• Material supplied:
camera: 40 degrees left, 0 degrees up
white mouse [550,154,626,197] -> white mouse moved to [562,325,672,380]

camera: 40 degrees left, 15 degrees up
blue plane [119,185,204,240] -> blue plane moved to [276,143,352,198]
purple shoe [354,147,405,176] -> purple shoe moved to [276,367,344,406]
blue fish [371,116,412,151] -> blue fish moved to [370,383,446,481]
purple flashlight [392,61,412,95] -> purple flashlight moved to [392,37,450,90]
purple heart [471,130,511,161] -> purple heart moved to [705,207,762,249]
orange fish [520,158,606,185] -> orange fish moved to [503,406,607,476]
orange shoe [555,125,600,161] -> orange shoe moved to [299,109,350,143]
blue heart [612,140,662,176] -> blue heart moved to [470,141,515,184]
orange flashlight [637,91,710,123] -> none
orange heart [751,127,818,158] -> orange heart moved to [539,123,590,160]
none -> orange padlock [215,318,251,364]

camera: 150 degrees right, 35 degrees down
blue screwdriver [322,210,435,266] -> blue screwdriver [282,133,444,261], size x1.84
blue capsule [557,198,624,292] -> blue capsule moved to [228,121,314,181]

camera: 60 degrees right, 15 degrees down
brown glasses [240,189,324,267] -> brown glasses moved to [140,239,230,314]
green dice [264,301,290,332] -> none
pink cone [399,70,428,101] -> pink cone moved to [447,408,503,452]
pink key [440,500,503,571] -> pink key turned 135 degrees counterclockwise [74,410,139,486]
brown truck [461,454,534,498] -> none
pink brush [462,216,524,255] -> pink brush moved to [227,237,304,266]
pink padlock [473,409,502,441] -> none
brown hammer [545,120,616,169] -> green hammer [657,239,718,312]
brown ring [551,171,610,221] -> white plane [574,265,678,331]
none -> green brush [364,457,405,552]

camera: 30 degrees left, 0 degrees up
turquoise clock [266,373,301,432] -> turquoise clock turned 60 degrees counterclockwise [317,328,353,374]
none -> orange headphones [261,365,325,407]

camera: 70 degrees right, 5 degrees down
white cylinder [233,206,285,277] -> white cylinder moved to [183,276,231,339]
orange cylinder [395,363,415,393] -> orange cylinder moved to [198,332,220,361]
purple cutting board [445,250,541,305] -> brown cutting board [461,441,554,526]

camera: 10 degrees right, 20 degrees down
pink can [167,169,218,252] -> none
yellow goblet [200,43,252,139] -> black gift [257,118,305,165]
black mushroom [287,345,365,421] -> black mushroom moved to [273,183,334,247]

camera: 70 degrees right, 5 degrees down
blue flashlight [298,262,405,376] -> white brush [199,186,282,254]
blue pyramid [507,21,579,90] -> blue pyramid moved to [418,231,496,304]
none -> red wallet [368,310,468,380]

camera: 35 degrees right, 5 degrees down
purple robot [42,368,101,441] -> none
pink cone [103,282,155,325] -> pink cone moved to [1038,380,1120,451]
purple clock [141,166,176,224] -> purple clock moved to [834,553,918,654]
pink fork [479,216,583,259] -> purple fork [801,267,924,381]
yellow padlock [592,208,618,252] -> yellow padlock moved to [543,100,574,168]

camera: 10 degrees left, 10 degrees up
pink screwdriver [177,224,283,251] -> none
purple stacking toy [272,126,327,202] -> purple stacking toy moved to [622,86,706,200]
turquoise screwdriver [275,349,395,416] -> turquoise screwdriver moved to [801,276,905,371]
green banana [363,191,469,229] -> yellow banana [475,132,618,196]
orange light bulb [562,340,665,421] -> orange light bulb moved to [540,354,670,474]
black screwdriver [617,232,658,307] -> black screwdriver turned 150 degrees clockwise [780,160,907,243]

• Your instructions: What is needed is an exact copy of the lines from the start of the listing through the line where "none -> green brush [364,457,405,552]" sits, please, both end lines included and nothing more.

• Exercise answer:
camera: 40 degrees left, 0 degrees up
white mouse [550,154,626,197] -> white mouse moved to [562,325,672,380]

camera: 40 degrees left, 15 degrees up
blue plane [119,185,204,240] -> blue plane moved to [276,143,352,198]
purple shoe [354,147,405,176] -> purple shoe moved to [276,367,344,406]
blue fish [371,116,412,151] -> blue fish moved to [370,383,446,481]
purple flashlight [392,61,412,95] -> purple flashlight moved to [392,37,450,90]
purple heart [471,130,511,161] -> purple heart moved to [705,207,762,249]
orange fish [520,158,606,185] -> orange fish moved to [503,406,607,476]
orange shoe [555,125,600,161] -> orange shoe moved to [299,109,350,143]
blue heart [612,140,662,176] -> blue heart moved to [470,141,515,184]
orange flashlight [637,91,710,123] -> none
orange heart [751,127,818,158] -> orange heart moved to [539,123,590,160]
none -> orange padlock [215,318,251,364]

camera: 150 degrees right, 35 degrees down
blue screwdriver [322,210,435,266] -> blue screwdriver [282,133,444,261], size x1.84
blue capsule [557,198,624,292] -> blue capsule moved to [228,121,314,181]

camera: 60 degrees right, 15 degrees down
brown glasses [240,189,324,267] -> brown glasses moved to [140,239,230,314]
green dice [264,301,290,332] -> none
pink cone [399,70,428,101] -> pink cone moved to [447,408,503,452]
pink key [440,500,503,571] -> pink key turned 135 degrees counterclockwise [74,410,139,486]
brown truck [461,454,534,498] -> none
pink brush [462,216,524,255] -> pink brush moved to [227,237,304,266]
pink padlock [473,409,502,441] -> none
brown hammer [545,120,616,169] -> green hammer [657,239,718,312]
brown ring [551,171,610,221] -> white plane [574,265,678,331]
none -> green brush [364,457,405,552]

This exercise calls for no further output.